— Exercise goal —
Set the material down again exactly, line by line, skipping each picture.

— Dataset extract —
• • • • •
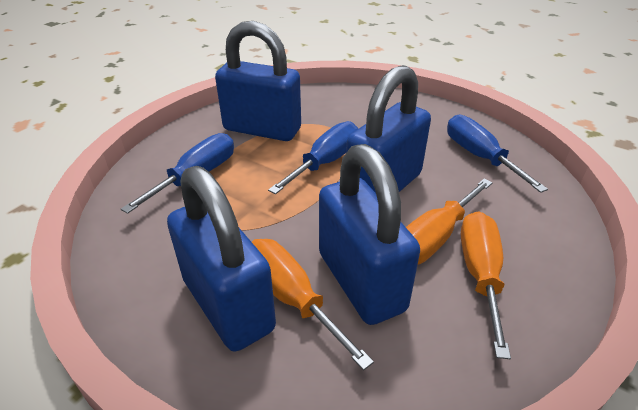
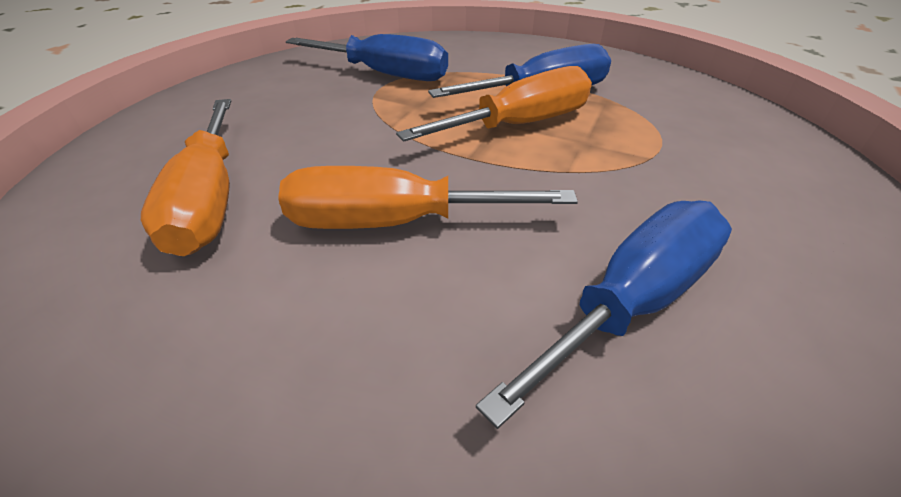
blue padlock: 4 -> 0

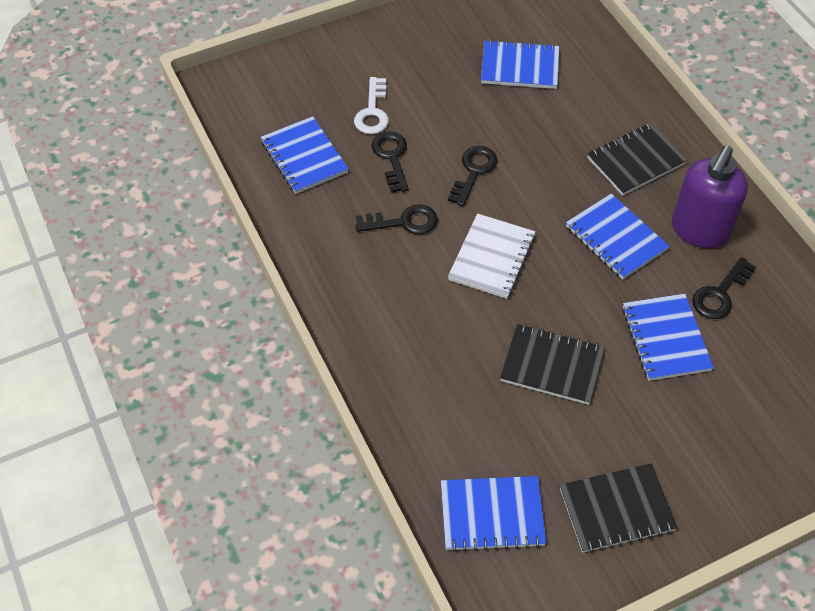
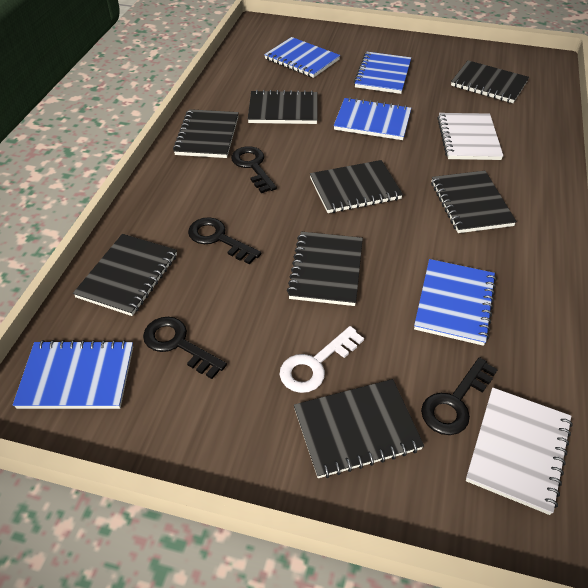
black notebook: 3 -> 8
purple soap dispenser: 1 -> 0
white notebook: 1 -> 2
• • • • •
— Solution for this task —
blue padlock: 4 -> 0

black notebook: 3 -> 8
purple soap dispenser: 1 -> 0
white notebook: 1 -> 2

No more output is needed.